Data for this exercise:
---

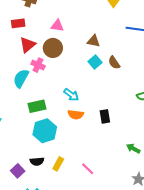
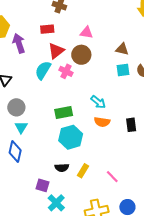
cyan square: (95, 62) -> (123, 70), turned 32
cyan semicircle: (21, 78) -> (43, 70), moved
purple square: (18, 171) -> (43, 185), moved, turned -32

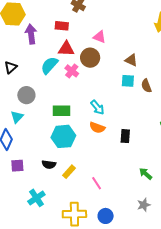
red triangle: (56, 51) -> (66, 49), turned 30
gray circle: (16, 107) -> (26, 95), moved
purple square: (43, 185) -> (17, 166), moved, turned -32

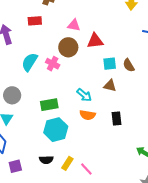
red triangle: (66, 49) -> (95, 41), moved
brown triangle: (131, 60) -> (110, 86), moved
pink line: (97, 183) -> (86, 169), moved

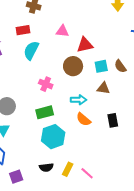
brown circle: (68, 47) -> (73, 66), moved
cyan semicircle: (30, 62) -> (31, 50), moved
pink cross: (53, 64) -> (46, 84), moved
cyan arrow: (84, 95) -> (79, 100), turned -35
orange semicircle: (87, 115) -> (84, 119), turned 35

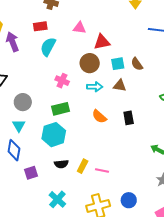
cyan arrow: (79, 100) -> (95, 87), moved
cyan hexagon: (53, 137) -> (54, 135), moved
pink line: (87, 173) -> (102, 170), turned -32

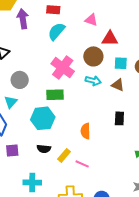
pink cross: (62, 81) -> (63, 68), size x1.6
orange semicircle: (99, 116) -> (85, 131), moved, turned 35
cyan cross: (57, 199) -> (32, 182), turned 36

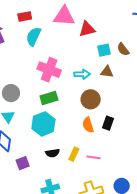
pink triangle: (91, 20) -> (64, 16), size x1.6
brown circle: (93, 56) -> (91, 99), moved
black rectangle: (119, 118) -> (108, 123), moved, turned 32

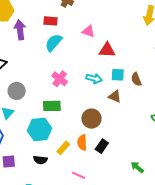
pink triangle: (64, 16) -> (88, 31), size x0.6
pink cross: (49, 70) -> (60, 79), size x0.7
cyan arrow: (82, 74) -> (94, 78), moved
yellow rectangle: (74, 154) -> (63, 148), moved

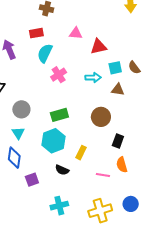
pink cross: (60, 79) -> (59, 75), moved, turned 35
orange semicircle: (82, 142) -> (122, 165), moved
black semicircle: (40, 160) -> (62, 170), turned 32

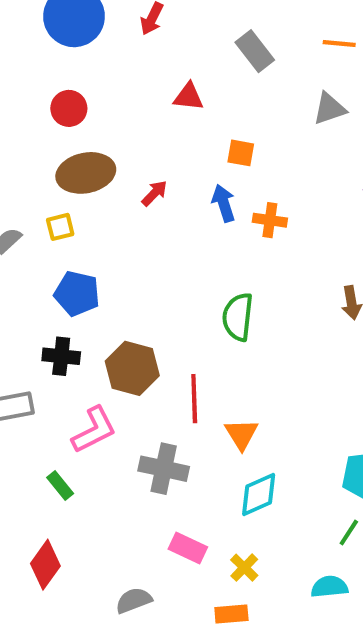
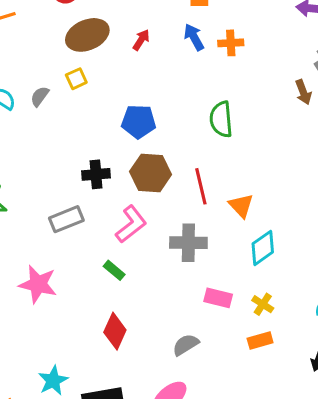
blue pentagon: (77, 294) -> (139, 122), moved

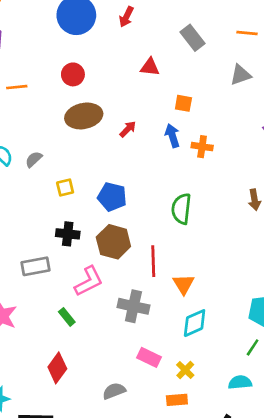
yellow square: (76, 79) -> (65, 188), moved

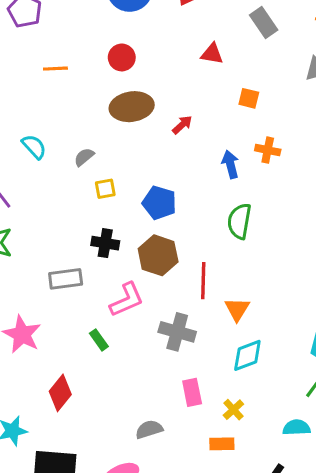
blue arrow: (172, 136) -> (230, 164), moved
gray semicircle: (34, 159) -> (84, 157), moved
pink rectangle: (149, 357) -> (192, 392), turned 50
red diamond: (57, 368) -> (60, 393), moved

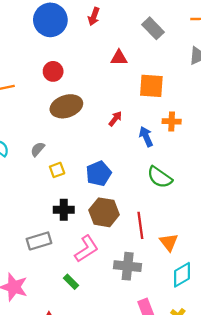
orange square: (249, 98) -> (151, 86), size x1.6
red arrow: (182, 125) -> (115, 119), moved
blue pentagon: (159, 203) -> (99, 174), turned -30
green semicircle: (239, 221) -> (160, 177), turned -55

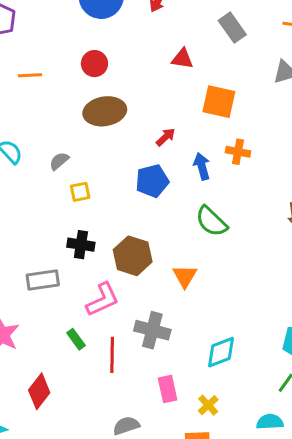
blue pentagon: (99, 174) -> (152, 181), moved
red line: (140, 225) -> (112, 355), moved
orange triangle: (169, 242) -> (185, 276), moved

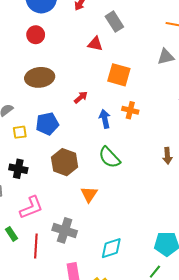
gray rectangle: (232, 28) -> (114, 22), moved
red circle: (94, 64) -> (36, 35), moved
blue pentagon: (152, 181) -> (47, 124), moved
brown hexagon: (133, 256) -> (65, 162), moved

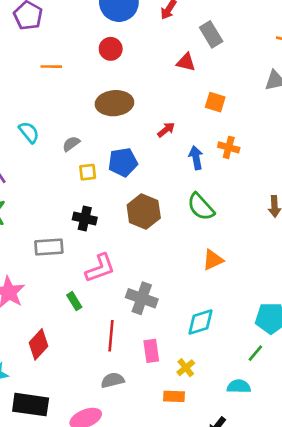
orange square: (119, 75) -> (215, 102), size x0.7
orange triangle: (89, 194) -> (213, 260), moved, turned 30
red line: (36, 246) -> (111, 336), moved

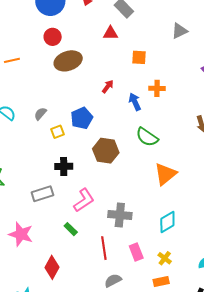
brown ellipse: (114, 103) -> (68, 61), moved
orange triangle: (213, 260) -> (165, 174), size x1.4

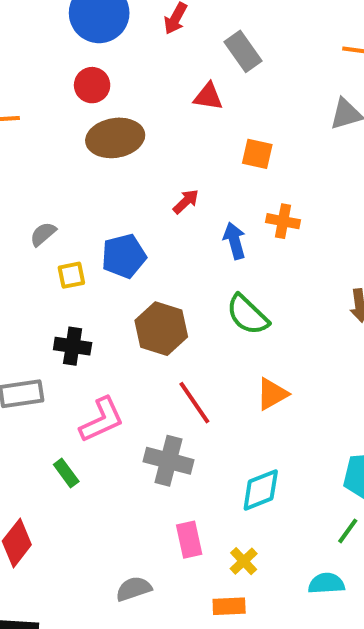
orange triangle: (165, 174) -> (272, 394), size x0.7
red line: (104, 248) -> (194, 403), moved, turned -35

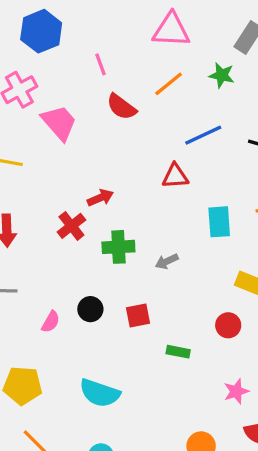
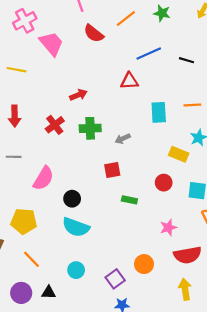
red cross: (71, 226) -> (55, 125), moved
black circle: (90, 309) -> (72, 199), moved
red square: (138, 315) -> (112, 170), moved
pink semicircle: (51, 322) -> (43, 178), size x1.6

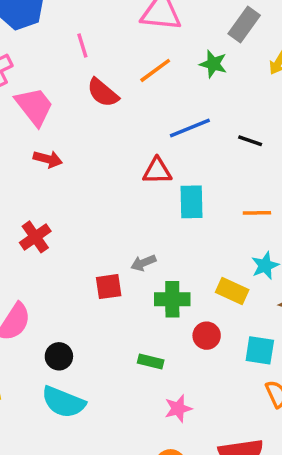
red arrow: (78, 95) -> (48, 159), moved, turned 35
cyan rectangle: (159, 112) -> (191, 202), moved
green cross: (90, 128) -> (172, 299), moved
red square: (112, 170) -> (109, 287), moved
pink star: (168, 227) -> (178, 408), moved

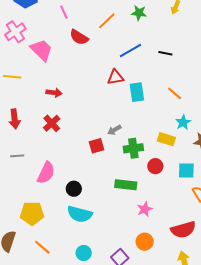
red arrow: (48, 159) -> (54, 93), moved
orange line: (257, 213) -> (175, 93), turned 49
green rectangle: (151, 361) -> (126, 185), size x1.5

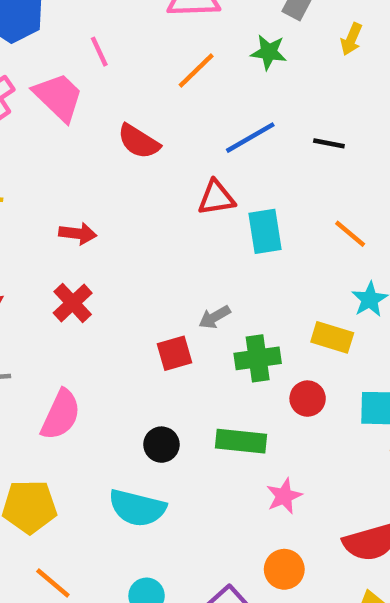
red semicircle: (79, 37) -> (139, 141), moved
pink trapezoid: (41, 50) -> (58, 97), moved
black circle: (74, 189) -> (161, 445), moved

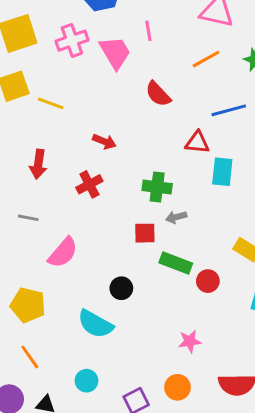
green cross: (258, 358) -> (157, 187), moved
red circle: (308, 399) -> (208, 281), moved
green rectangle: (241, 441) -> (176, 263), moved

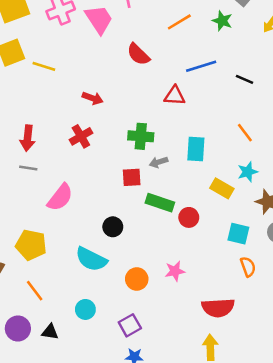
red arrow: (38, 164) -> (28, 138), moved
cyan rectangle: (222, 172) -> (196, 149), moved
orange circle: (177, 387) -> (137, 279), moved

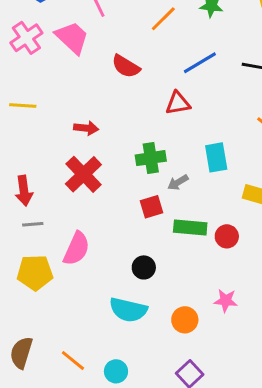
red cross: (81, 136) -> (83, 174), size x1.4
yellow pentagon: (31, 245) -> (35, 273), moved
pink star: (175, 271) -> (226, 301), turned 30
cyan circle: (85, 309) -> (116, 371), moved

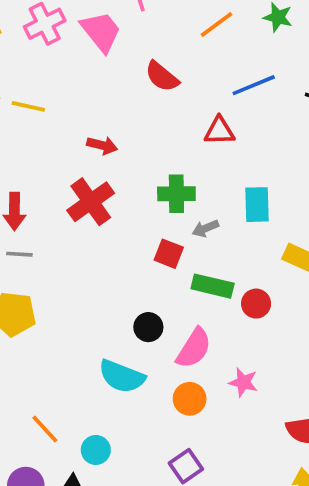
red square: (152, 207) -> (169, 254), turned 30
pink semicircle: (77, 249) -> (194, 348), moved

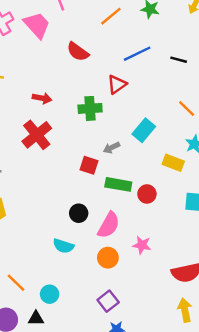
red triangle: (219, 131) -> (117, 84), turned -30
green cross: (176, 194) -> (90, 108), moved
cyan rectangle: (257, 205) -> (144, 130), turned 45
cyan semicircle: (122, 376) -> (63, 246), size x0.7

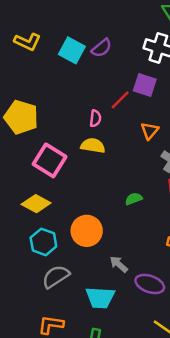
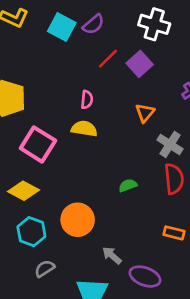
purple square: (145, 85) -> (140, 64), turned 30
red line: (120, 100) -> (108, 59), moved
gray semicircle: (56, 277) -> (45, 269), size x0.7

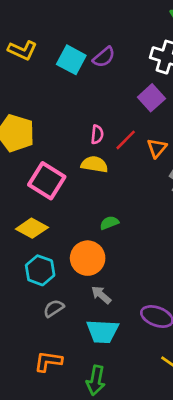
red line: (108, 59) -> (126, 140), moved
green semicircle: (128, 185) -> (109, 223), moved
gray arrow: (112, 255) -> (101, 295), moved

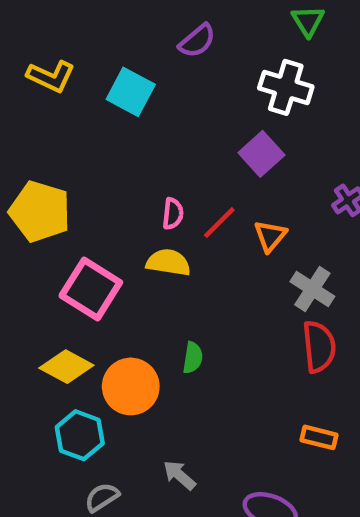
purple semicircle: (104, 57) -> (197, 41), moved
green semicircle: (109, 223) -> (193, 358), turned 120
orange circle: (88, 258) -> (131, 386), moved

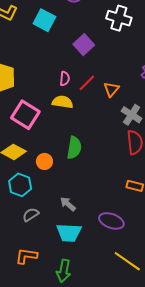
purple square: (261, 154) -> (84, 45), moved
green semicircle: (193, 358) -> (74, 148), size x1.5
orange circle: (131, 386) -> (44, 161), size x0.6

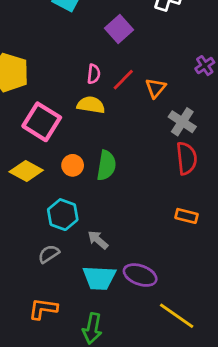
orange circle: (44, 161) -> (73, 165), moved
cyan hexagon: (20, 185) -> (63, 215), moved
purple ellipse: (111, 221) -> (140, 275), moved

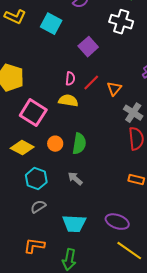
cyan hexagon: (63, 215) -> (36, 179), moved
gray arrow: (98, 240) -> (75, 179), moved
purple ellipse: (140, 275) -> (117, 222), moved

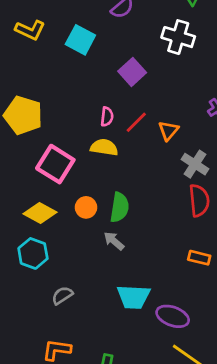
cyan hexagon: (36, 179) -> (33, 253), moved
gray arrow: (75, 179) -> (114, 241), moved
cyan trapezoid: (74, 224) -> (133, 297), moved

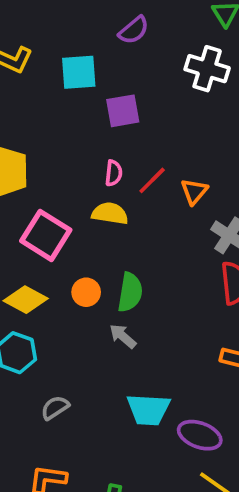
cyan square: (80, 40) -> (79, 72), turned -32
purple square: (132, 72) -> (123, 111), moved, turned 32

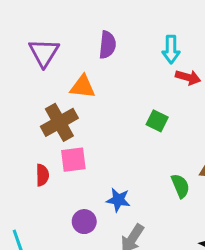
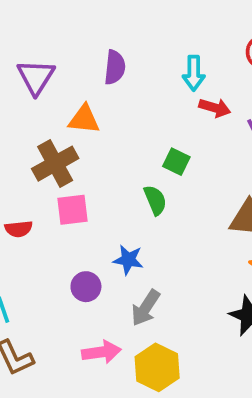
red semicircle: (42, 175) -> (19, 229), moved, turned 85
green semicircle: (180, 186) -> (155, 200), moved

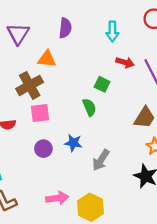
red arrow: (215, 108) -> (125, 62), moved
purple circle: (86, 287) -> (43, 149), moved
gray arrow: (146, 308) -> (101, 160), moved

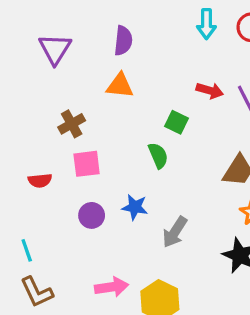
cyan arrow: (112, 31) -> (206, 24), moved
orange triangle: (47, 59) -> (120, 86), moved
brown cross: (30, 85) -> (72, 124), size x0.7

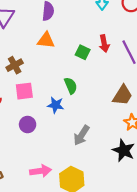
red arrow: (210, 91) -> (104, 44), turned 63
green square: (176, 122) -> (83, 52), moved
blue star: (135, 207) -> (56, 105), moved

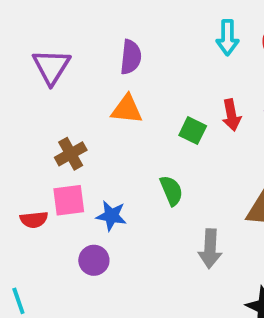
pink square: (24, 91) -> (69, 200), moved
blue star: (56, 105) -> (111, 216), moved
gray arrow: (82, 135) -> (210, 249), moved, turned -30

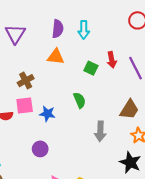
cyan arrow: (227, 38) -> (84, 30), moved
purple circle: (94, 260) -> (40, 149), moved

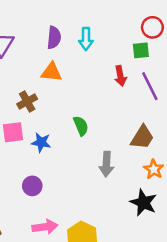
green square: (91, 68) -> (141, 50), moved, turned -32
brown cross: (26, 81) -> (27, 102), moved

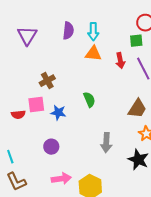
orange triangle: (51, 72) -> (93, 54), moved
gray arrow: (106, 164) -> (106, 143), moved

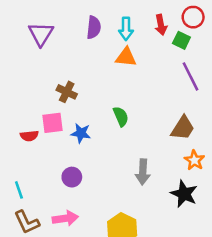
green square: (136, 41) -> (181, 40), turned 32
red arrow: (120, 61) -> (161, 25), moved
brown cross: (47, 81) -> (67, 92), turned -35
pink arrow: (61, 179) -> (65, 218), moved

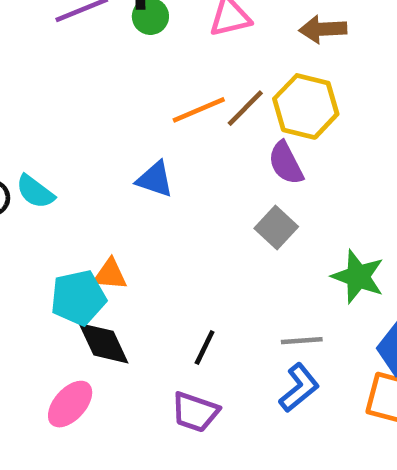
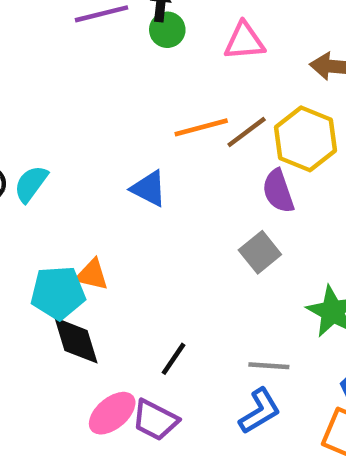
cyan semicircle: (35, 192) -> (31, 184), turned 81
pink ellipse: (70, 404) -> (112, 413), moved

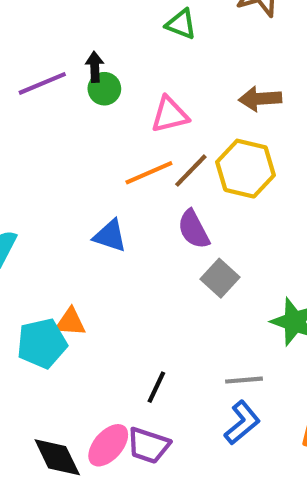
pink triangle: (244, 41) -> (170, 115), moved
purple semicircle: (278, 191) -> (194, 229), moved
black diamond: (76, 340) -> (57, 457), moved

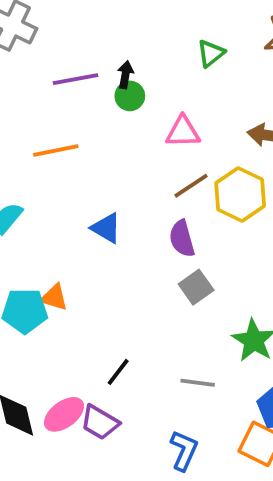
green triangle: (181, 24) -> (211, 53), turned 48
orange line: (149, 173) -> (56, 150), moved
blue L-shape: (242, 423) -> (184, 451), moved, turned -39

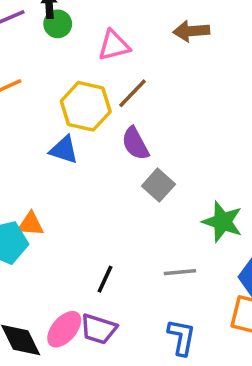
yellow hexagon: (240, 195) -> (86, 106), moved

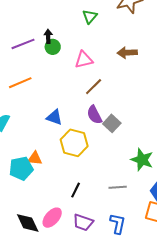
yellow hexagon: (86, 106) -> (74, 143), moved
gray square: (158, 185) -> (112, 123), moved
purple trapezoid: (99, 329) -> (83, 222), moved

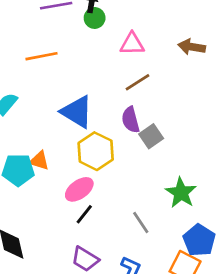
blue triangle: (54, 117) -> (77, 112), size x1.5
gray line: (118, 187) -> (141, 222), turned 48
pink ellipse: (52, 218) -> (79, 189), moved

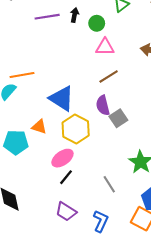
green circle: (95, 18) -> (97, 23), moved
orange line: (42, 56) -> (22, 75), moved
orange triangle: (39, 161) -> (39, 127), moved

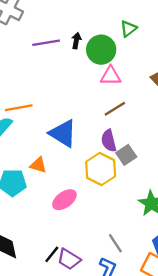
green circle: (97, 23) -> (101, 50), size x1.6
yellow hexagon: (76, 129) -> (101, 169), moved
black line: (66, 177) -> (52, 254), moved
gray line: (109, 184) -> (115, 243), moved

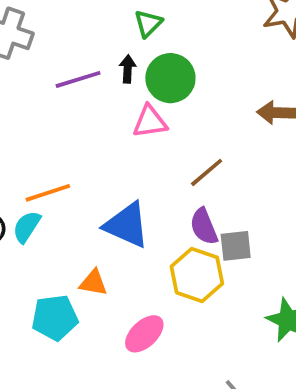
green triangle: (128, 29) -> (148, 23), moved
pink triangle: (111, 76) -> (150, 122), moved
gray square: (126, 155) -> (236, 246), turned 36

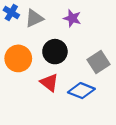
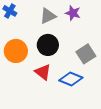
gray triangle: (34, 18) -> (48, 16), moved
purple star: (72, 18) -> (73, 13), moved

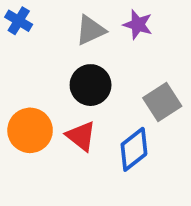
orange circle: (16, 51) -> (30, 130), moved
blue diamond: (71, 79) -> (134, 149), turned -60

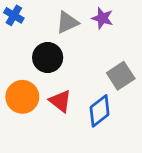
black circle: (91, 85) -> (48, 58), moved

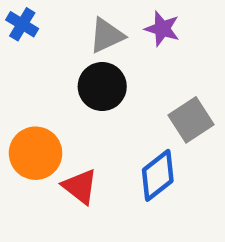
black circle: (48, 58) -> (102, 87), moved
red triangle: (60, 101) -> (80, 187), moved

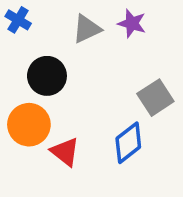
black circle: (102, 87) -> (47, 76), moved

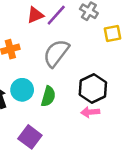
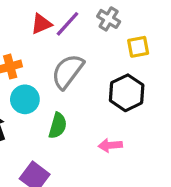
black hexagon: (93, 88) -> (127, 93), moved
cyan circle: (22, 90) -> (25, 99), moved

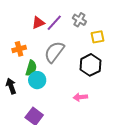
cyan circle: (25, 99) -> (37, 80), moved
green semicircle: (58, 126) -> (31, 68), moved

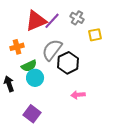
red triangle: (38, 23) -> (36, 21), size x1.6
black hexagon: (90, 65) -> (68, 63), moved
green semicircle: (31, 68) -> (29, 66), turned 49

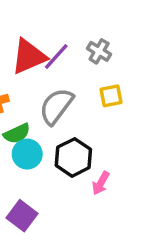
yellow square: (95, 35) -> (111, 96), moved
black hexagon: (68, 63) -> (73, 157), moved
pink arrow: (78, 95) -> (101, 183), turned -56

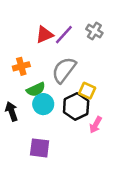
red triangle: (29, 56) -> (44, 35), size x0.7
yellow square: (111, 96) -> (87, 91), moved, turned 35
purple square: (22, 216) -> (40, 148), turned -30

---

The task:
Among the lines above, the one with "black semicircle: (40, 160)" opens the part to repeat and the one with "red line: (104, 248)" closes it; repeat only that part exactly, with no pictures.

Response box:
black semicircle: (40, 160) -> (62, 170), turned 32

blue pentagon: (77, 294) -> (139, 122), moved

yellow square: (76, 79) -> (65, 188), moved

blue arrow: (172, 136) -> (230, 164), moved
gray semicircle: (34, 159) -> (84, 157), moved
pink rectangle: (149, 357) -> (192, 392), turned 50
red diamond: (57, 368) -> (60, 393), moved

orange square: (249, 98) -> (151, 86), size x1.6
red arrow: (182, 125) -> (115, 119), moved
blue pentagon: (159, 203) -> (99, 174), turned -30
green semicircle: (239, 221) -> (160, 177), turned -55

blue pentagon: (99, 174) -> (152, 181), moved
red line: (140, 225) -> (112, 355), moved
orange triangle: (169, 242) -> (185, 276), moved

gray rectangle: (232, 28) -> (114, 22), moved
red circle: (94, 64) -> (36, 35), moved
blue pentagon: (152, 181) -> (47, 124), moved
brown hexagon: (133, 256) -> (65, 162), moved

orange square: (119, 75) -> (215, 102), size x0.7
orange triangle: (89, 194) -> (213, 260), moved, turned 30
red line: (36, 246) -> (111, 336), moved

brown ellipse: (114, 103) -> (68, 61), moved
orange triangle: (213, 260) -> (165, 174), size x1.4

orange triangle: (165, 174) -> (272, 394), size x0.7
red line: (104, 248) -> (194, 403), moved, turned -35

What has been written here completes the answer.